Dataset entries
#####

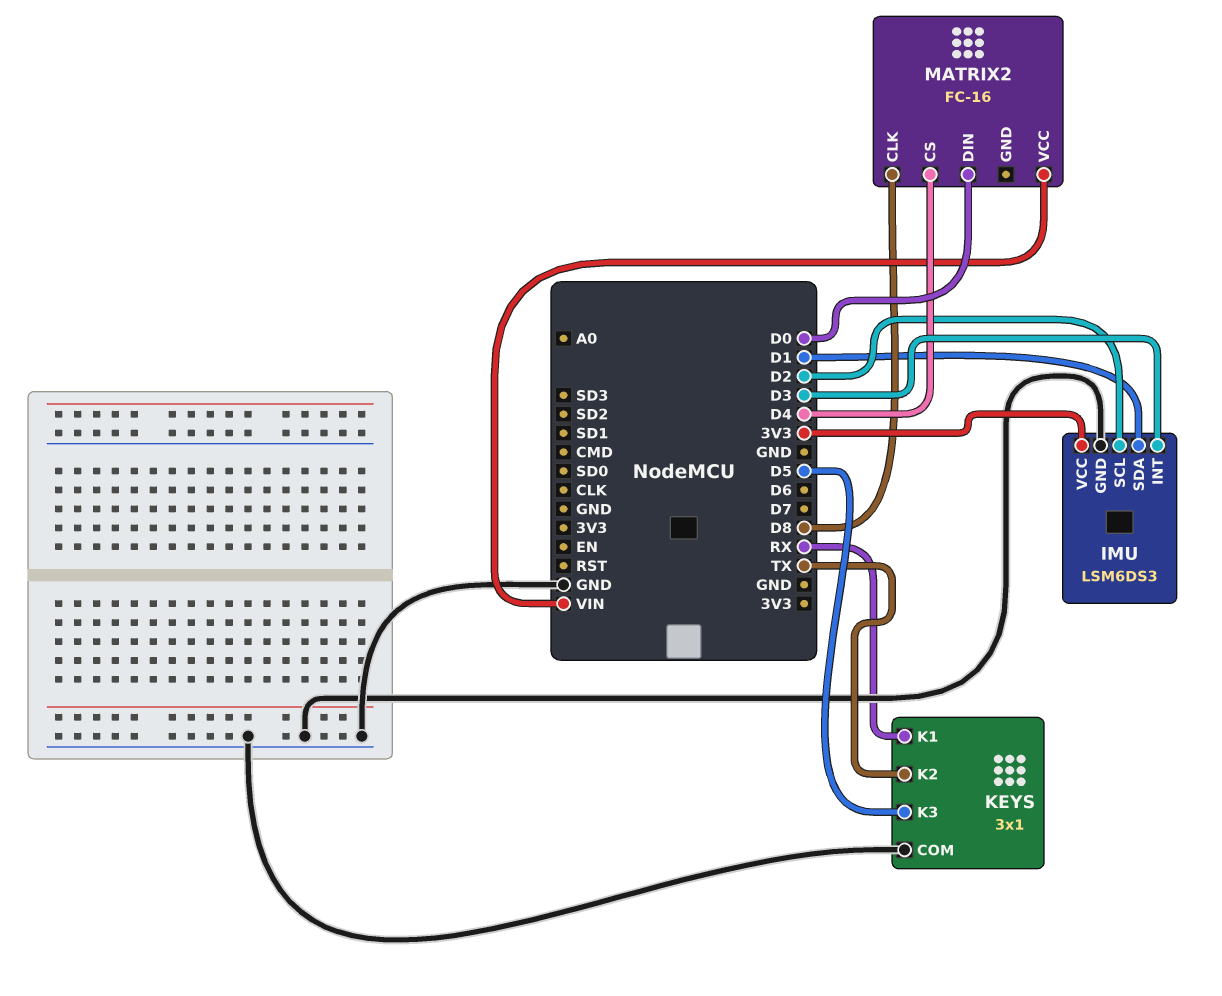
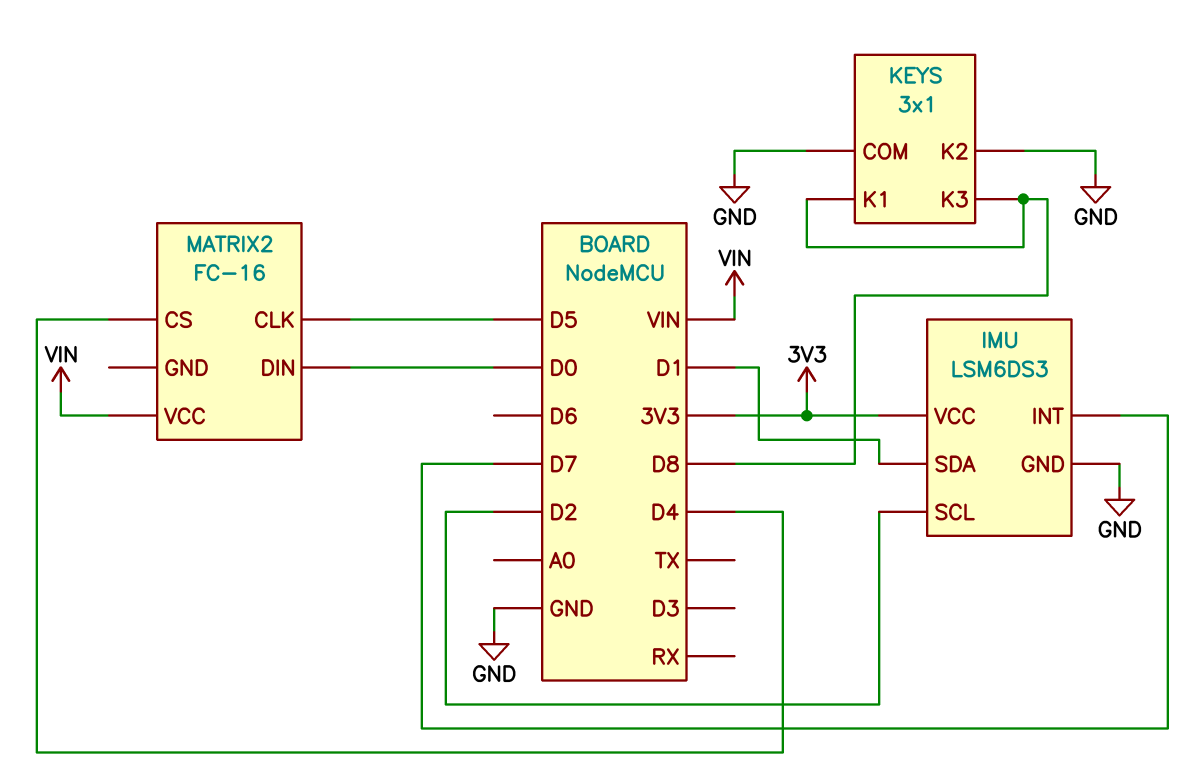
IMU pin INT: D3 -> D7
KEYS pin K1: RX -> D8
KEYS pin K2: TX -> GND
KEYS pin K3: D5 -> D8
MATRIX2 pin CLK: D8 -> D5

#####

• **Problem to work on**
Please retype every record exactly, leaving the pictures out.

• **Result**
IMU pin INT: D3 -> D7
KEYS pin K1: RX -> D8
KEYS pin K2: TX -> GND
KEYS pin K3: D5 -> D8
MATRIX2 pin CLK: D8 -> D5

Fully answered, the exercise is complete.